Supplied records ->
▬▬▬

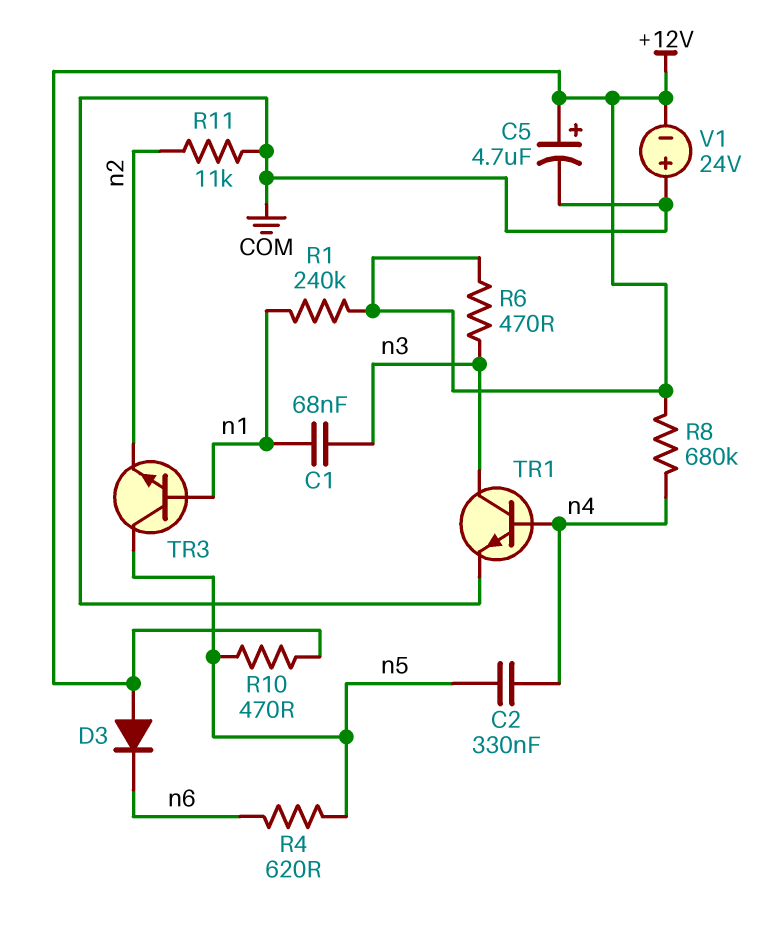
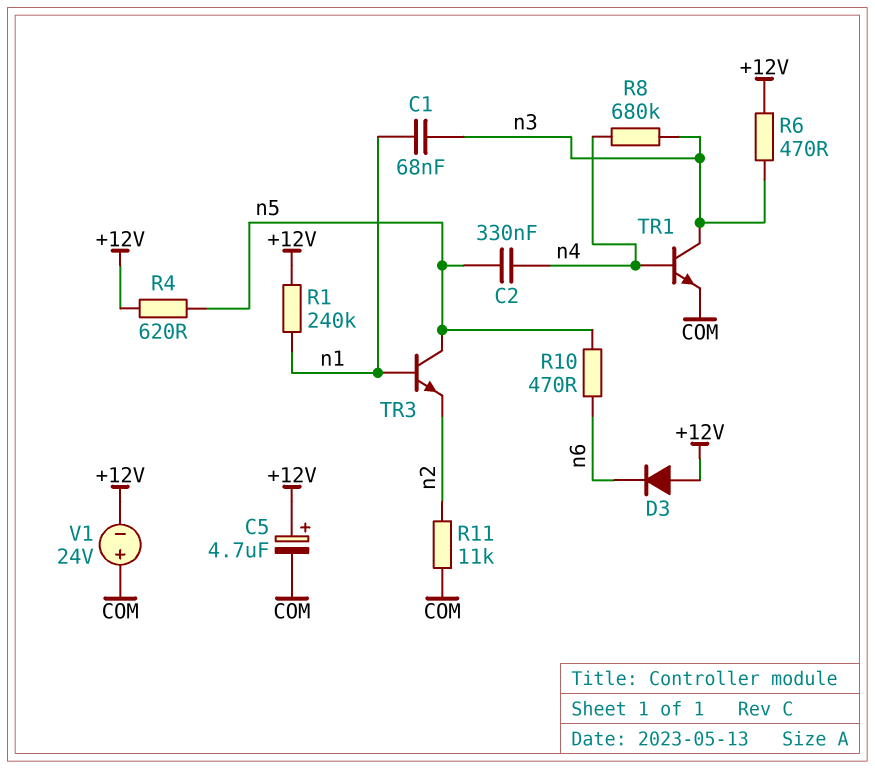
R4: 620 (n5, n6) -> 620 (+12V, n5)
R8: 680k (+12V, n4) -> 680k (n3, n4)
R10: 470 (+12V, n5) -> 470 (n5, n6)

▬▬▬

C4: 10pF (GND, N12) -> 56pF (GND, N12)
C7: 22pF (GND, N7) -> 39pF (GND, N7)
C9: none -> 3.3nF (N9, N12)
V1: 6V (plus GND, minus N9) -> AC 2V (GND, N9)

▬▬▬

What this task involves -> Among the entries above, copy exactly only the lines starting with the one containing "C9: none -> 3.3nF (N9, N12)" and going through the one containing "V1: 6V (plus", both ends included.

Written answer ->
C9: none -> 3.3nF (N9, N12)
V1: 6V (plus GND, minus N9) -> AC 2V (GND, N9)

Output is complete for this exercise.